Object matching data:

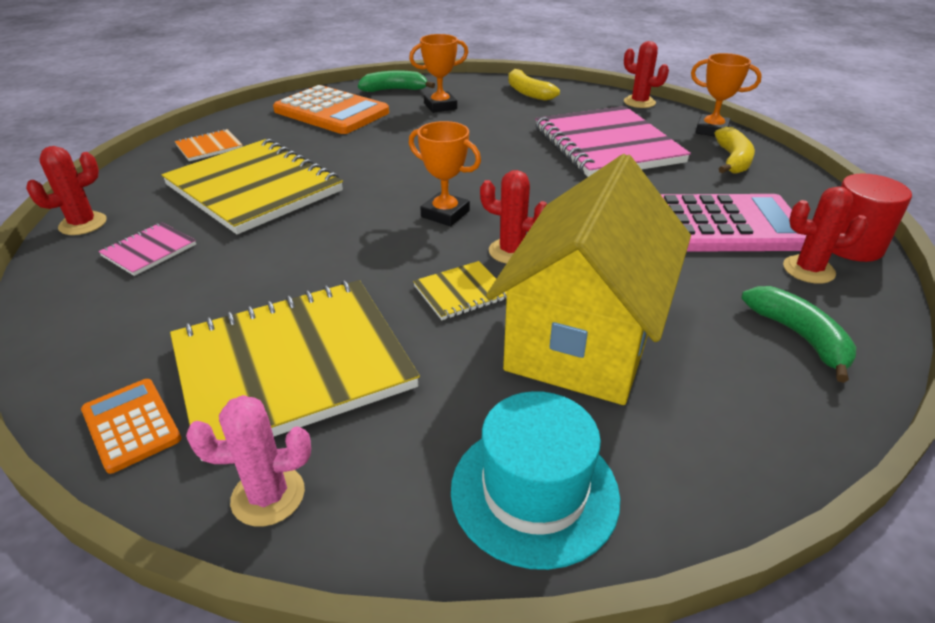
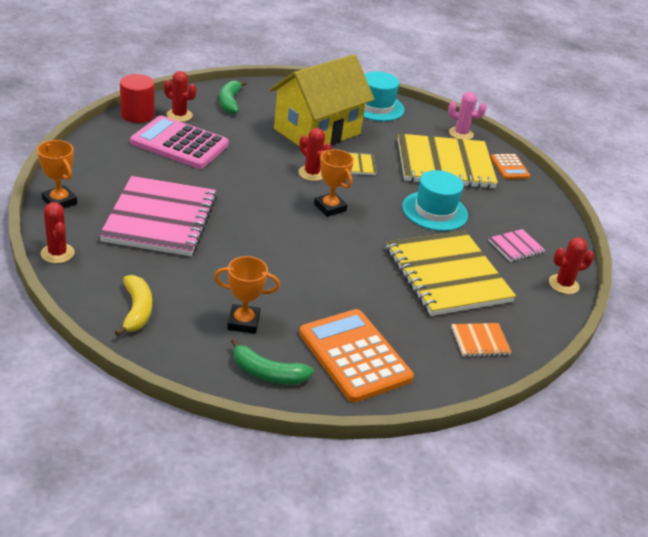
camera: 160 degrees left, 0 degrees up
(290, 261) = (435, 211): none -> turquoise hat
(733, 160) = (96, 174): yellow banana -> none

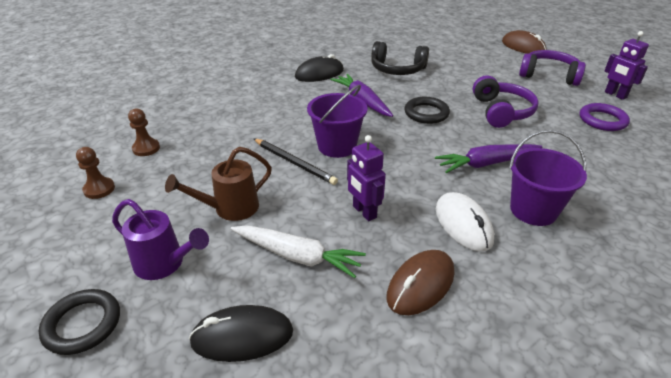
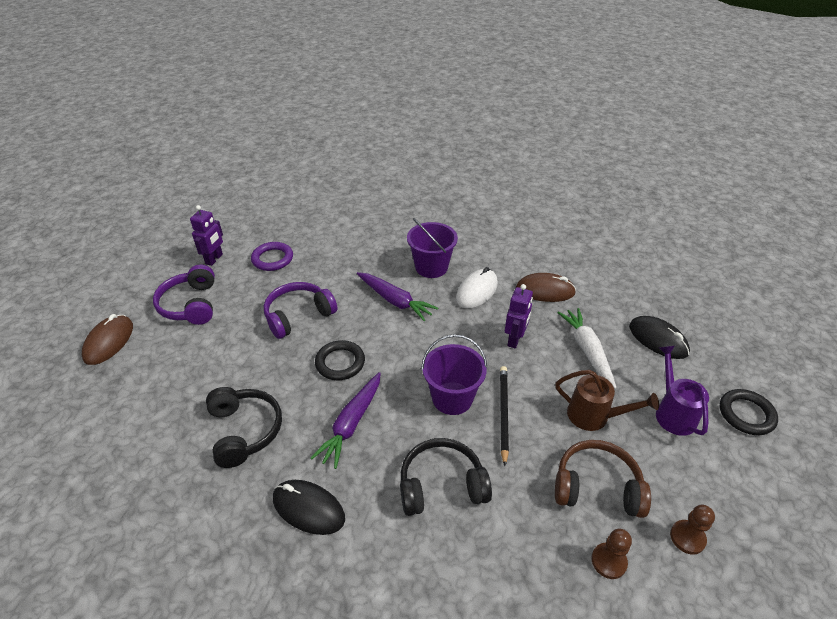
camera: 125 degrees left, 5 degrees up
(185, 172) = (597, 487): none -> brown headphones
(276, 114) = (441, 485): none -> black headphones

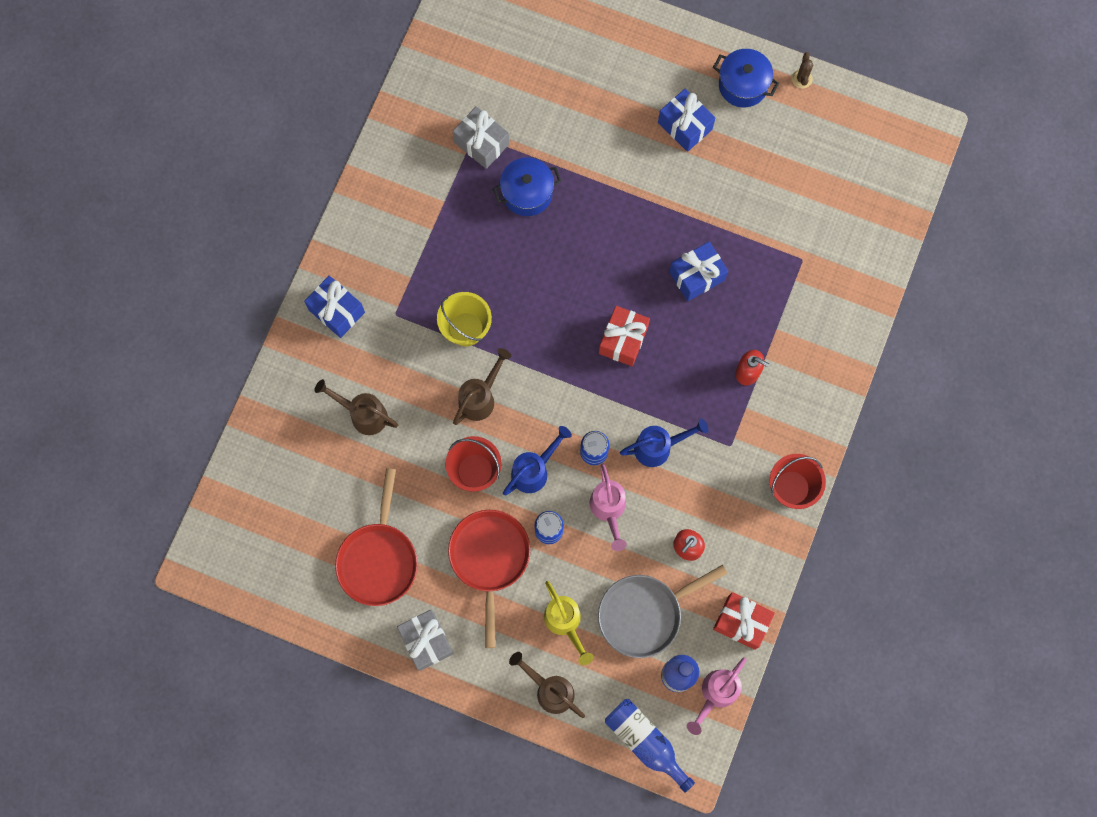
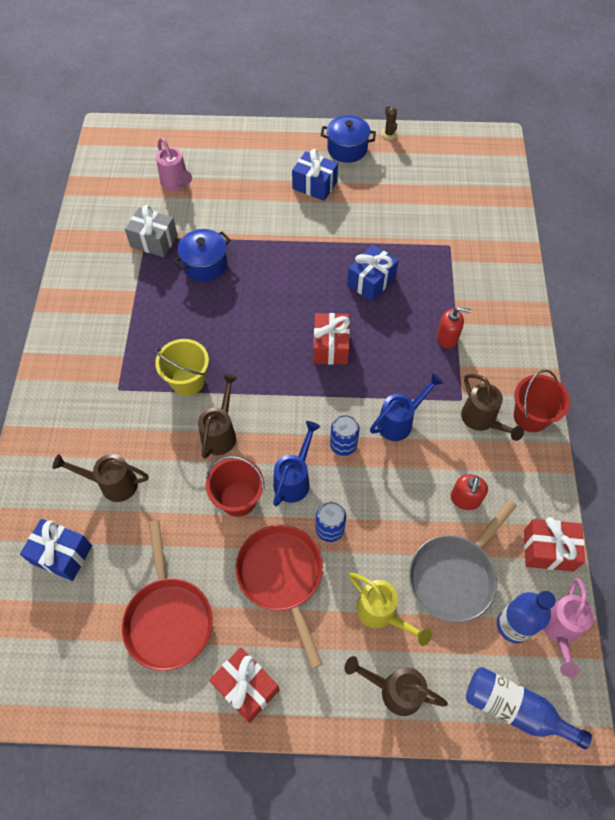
camera: 20 degrees left, 15 degrees down
(336, 311) = (61, 403): blue gift -> blue gift (62, 554)
(426, 641) = (246, 687): grey gift -> red gift
(608, 510) = (378, 490): pink watering can -> pink watering can (176, 184)
(740, 475) = (482, 420): none -> brown watering can

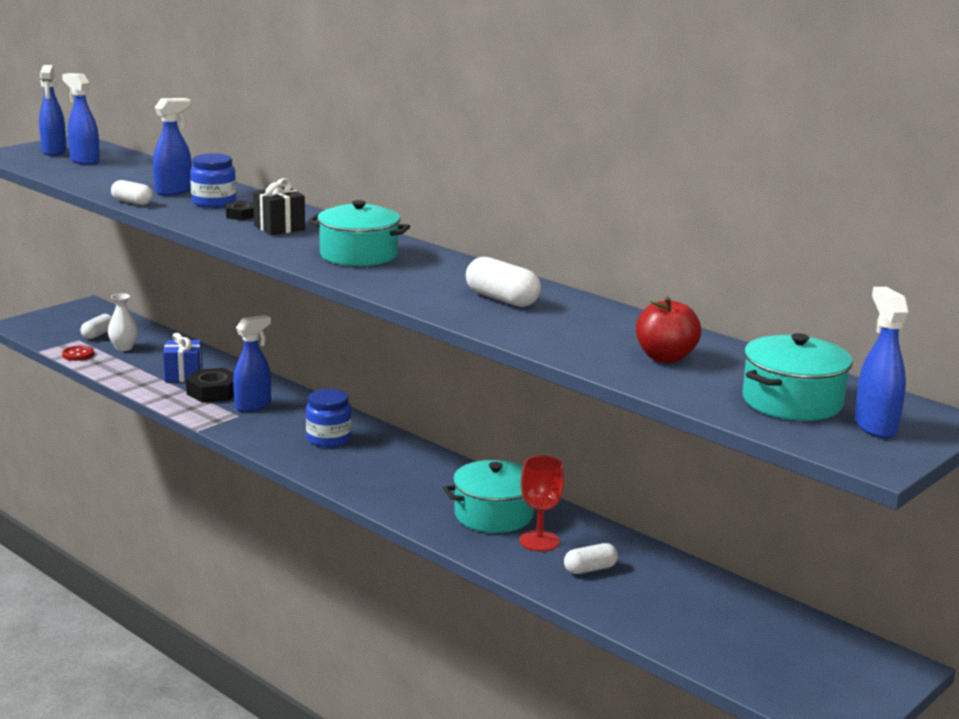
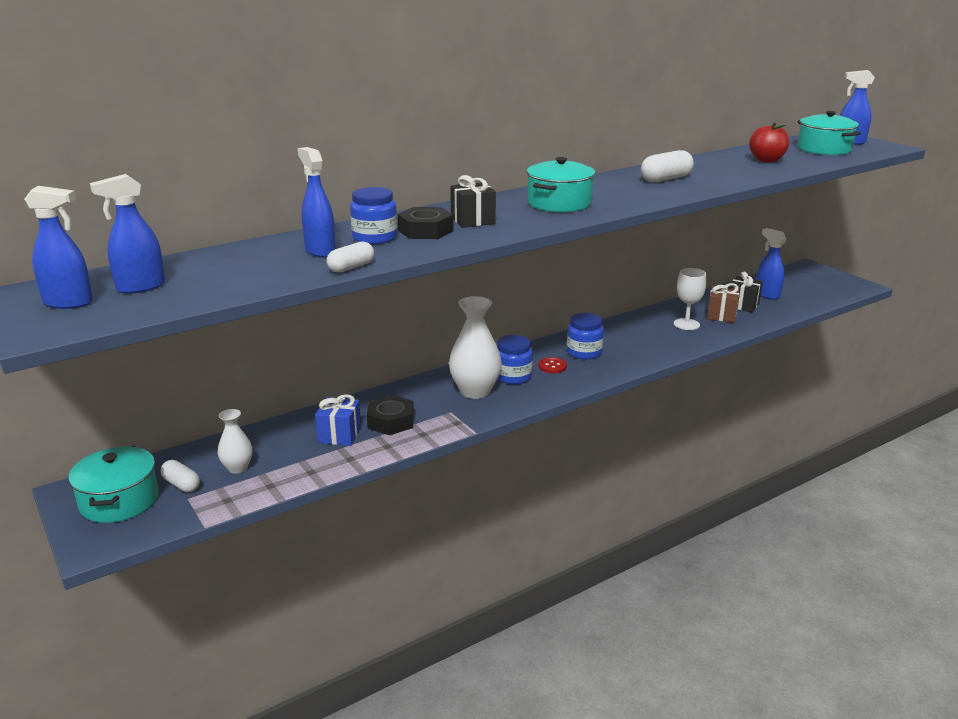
camera: 75 degrees left, 5 degrees up
(78, 354) = (237, 498): red button -> red button (552, 366)
(240, 215) = (425, 230): black nut -> black nut, size x1.70
(253, 405) = (431, 404): blue spray bottle -> blue spray bottle (767, 295)
(286, 423) = (475, 391): none -> white vase
(410, 474) = (584, 352): none -> blue jar
(493, 515) = (650, 333): turquoise pot -> turquoise pot (119, 501)
(539, 541) = (686, 324): red goblet -> white goblet
(590, 569) = (721, 315): white capsule -> brown gift
(646, 588) = (742, 305): none -> black gift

• _WORK INSTRUCTIONS_: Output the lines above in full and exactly. Leave out every picture.

• _SOLUTION_:
camera: 160 degrees left, 0 degrees up
(290, 261) = (435, 211): none -> turquoise hat
(733, 160) = (96, 174): yellow banana -> none

camera: 125 degrees left, 5 degrees up
(185, 172) = (597, 487): none -> brown headphones
(276, 114) = (441, 485): none -> black headphones

camera: 20 degrees left, 15 degrees down
(336, 311) = (61, 403): blue gift -> blue gift (62, 554)
(426, 641) = (246, 687): grey gift -> red gift
(608, 510) = (378, 490): pink watering can -> pink watering can (176, 184)
(740, 475) = (482, 420): none -> brown watering can

camera: 75 degrees left, 5 degrees up
(78, 354) = (237, 498): red button -> red button (552, 366)
(240, 215) = (425, 230): black nut -> black nut, size x1.70
(253, 405) = (431, 404): blue spray bottle -> blue spray bottle (767, 295)
(286, 423) = (475, 391): none -> white vase
(410, 474) = (584, 352): none -> blue jar
(493, 515) = (650, 333): turquoise pot -> turquoise pot (119, 501)
(539, 541) = (686, 324): red goblet -> white goblet
(590, 569) = (721, 315): white capsule -> brown gift
(646, 588) = (742, 305): none -> black gift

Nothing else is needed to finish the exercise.